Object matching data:
● ● ●

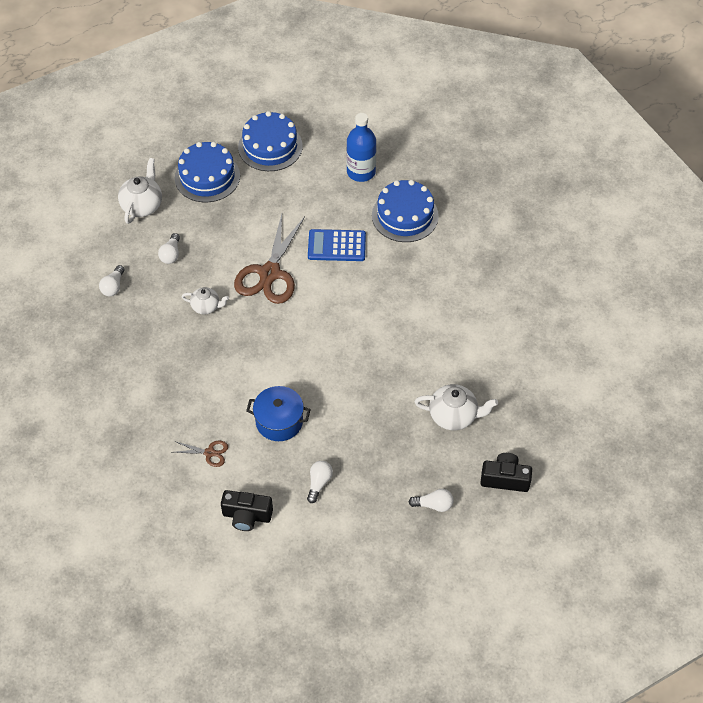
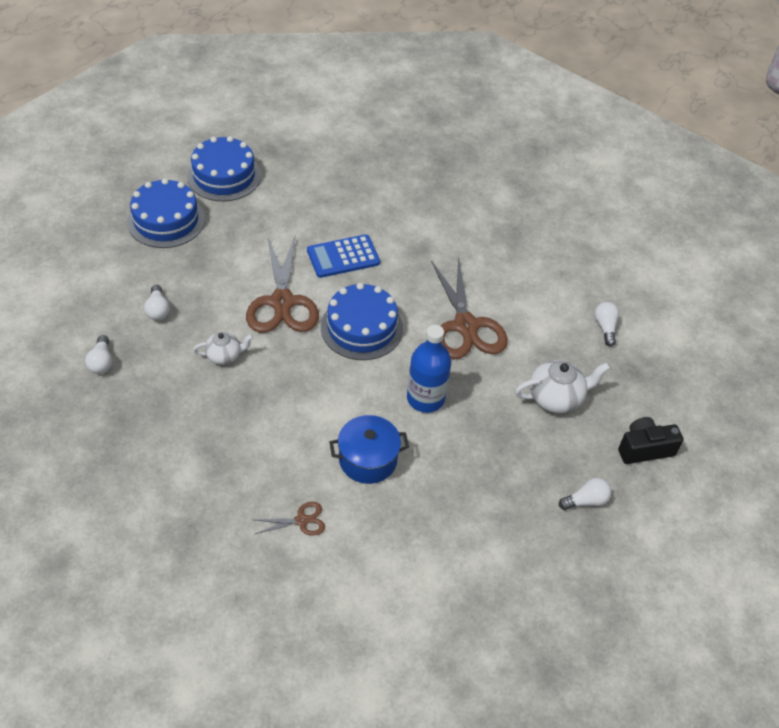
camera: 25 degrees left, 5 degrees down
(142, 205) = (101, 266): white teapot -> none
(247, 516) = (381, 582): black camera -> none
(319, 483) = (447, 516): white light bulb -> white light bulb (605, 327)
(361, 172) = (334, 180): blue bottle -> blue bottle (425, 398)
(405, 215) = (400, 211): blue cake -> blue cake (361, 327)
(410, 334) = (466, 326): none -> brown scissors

● ● ●

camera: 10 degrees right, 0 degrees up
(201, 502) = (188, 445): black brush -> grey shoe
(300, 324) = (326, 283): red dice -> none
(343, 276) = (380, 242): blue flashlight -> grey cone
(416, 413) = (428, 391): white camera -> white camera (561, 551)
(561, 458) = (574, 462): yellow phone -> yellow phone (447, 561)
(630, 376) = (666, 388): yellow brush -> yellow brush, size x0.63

● ● ●

## Task directions:
Please make an exact copy of the lines above from the line with "(405, 215) = (400, 211): blue" through the line with "(410, 334) = (466, 326): none", both ends included.

## Response to this task:
(405, 215) = (400, 211): blue cake -> blue cake (361, 327)
(410, 334) = (466, 326): none -> brown scissors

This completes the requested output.